▸ TASK DESCRIPTION
Set down the line containing "pink 1x1 tile [468,253,503,288]" and each line after it through the last line of the records, exactly, leaving pictures out.

----------------------------------------

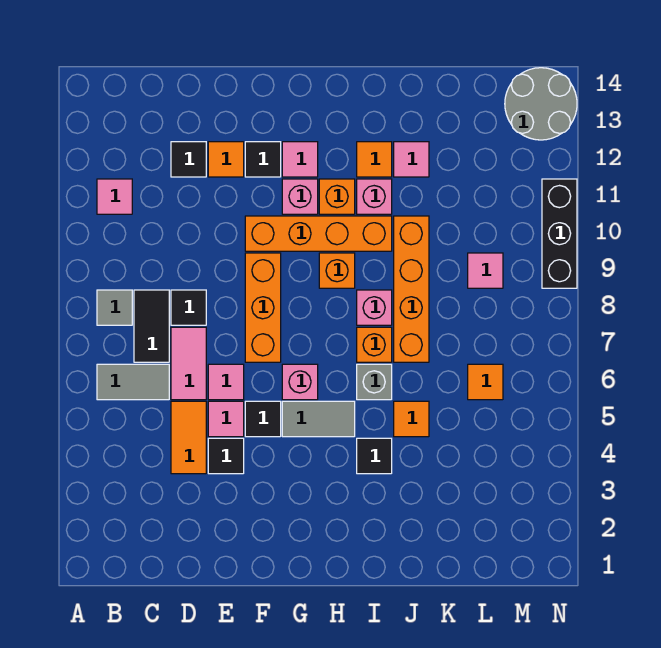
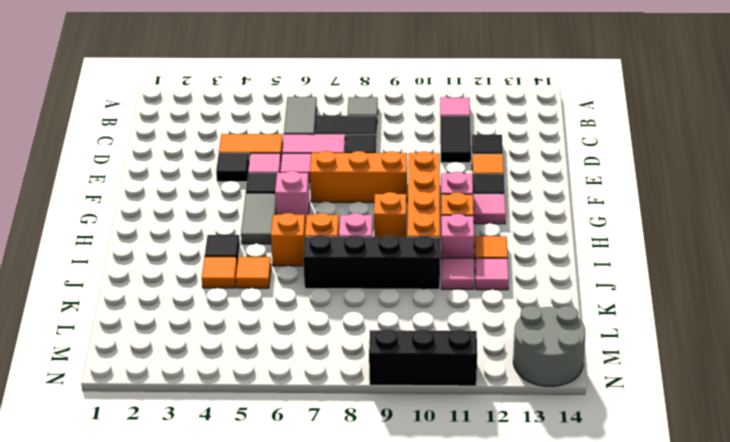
none -> black 1x2 tile [440,116,471,163]
grey 1x1 brick [357,364,392,400] -> orange 1x1 brick [271,213,306,266]
orange 1x4 brick [394,216,429,362] -> black 1x4 brick [303,235,440,289]
orange 1x1 tile [468,364,503,400] -> orange 1x1 tile moved to [202,257,237,288]
pink 1x1 tile [468,253,503,288] -> pink 1x1 tile moved to [441,258,474,289]

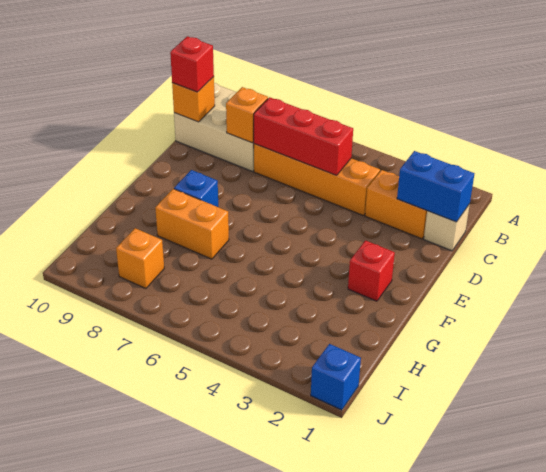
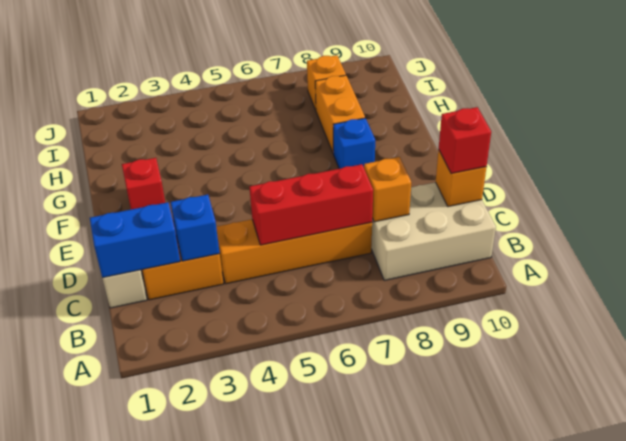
orange 1x2 brick [155,189,229,259] -> orange 1x2 brick turned to [315,75,365,154]
blue 1x1 brick [311,344,361,410] -> blue 1x1 brick moved to [171,195,220,261]

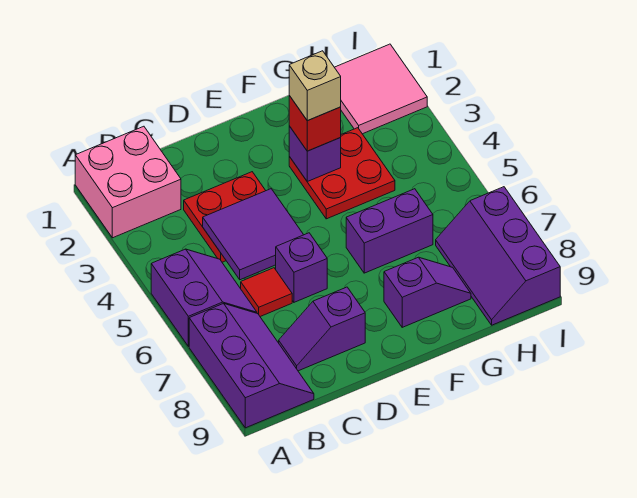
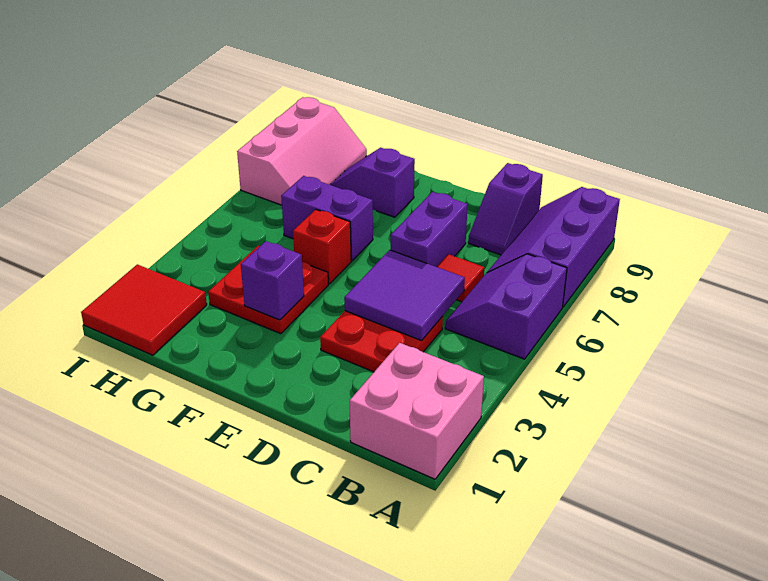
purple 1x2 slope [279,287,365,371] -> purple 1x2 slope turned to [468,163,543,255]
purple 1x1 brick [276,233,327,302] -> purple 1x2 brick [391,192,468,267]
red 1x1 brick [289,96,341,151] -> red 1x1 brick moved to [293,210,351,284]
tan 1x1 brick [289,51,341,121] -> none
pink 2x2 tile [334,44,427,134] -> red 2x2 tile [81,264,207,355]
purple 2x3 slope [436,187,560,325] -> pink 2x3 slope [237,97,367,205]

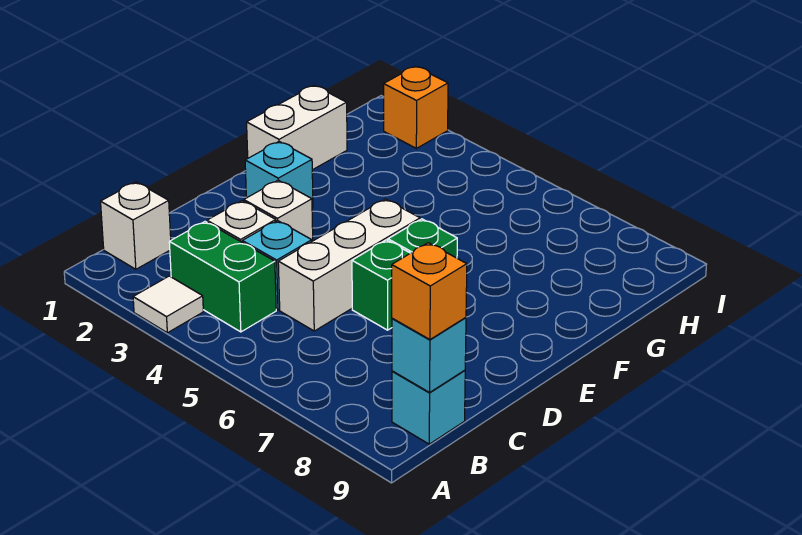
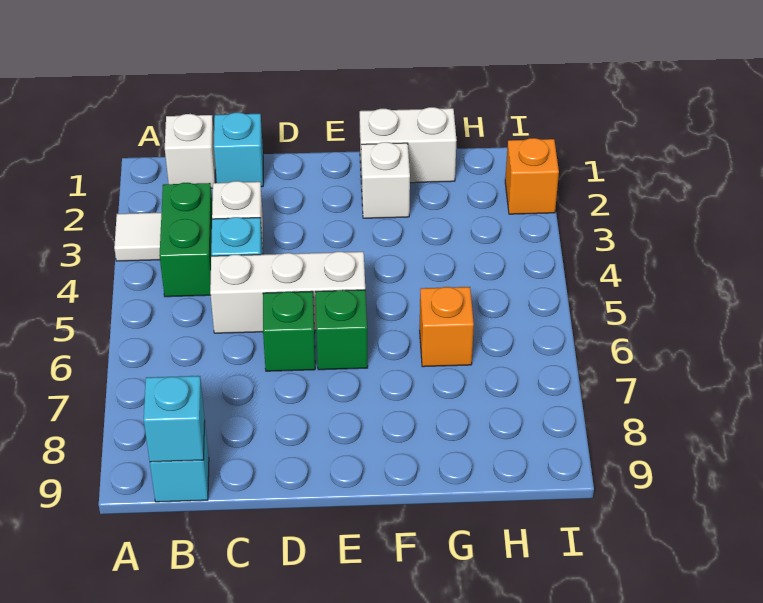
orange 1x1 brick [392,243,467,340] -> orange 1x1 brick moved to [420,287,474,367]
white 1x1 brick [244,180,313,241] -> white 1x1 brick moved to [361,142,410,218]
cyan 1x1 brick [245,142,313,208] -> cyan 1x1 brick moved to [214,113,263,187]

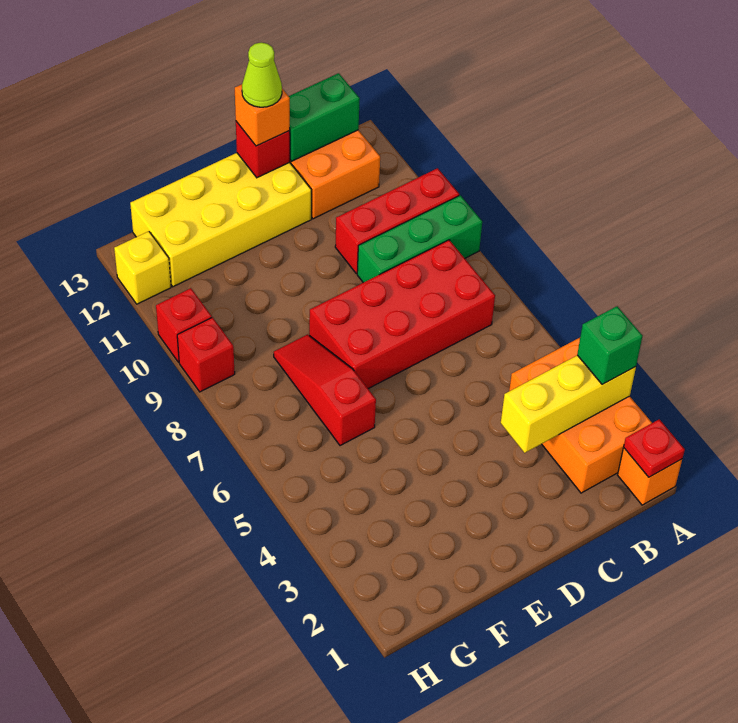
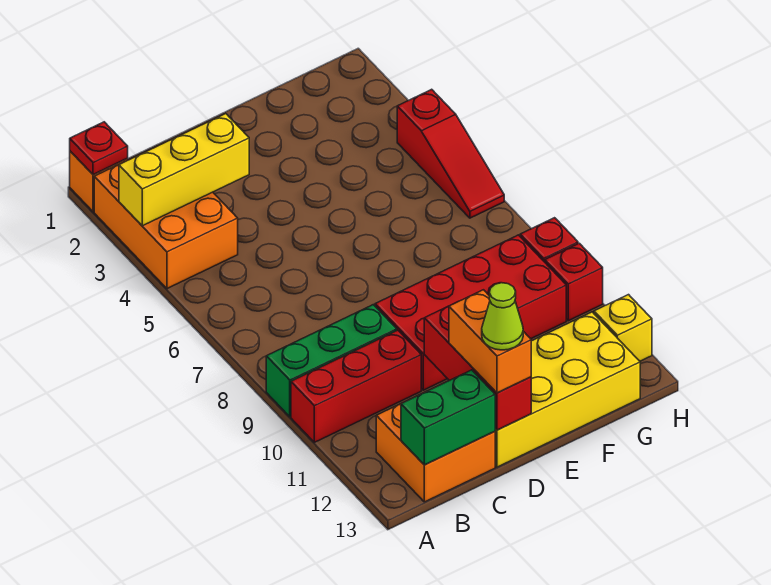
green 1x1 brick [577,306,643,384] -> none
red 2x4 brick [309,240,495,389] -> red 2x4 brick moved to [375,235,566,390]
red 1x1 brick [236,122,290,178] -> red 1x3 brick [424,306,531,430]
orange 1x1 brick [235,84,290,146] -> orange 1x2 brick [449,290,531,393]
red 1x3 slope [274,334,376,446] -> red 1x3 slope moved to [397,89,504,218]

----------------------------------------

▸ WORKED SOLUTION
pink 1x1 tile [468,253,503,288] -> pink 1x1 tile moved to [441,258,474,289]

orange 1x2 brick [155,189,229,259] -> orange 1x2 brick turned to [315,75,365,154]
blue 1x1 brick [311,344,361,410] -> blue 1x1 brick moved to [171,195,220,261]

purple 1x2 slope [279,287,365,371] -> purple 1x2 slope turned to [468,163,543,255]
purple 1x1 brick [276,233,327,302] -> purple 1x2 brick [391,192,468,267]
red 1x1 brick [289,96,341,151] -> red 1x1 brick moved to [293,210,351,284]
tan 1x1 brick [289,51,341,121] -> none
pink 2x2 tile [334,44,427,134] -> red 2x2 tile [81,264,207,355]
purple 2x3 slope [436,187,560,325] -> pink 2x3 slope [237,97,367,205]

orange 1x1 brick [392,243,467,340] -> orange 1x1 brick moved to [420,287,474,367]
white 1x1 brick [244,180,313,241] -> white 1x1 brick moved to [361,142,410,218]
cyan 1x1 brick [245,142,313,208] -> cyan 1x1 brick moved to [214,113,263,187]

green 1x1 brick [577,306,643,384] -> none
red 2x4 brick [309,240,495,389] -> red 2x4 brick moved to [375,235,566,390]
red 1x1 brick [236,122,290,178] -> red 1x3 brick [424,306,531,430]
orange 1x1 brick [235,84,290,146] -> orange 1x2 brick [449,290,531,393]
red 1x3 slope [274,334,376,446] -> red 1x3 slope moved to [397,89,504,218]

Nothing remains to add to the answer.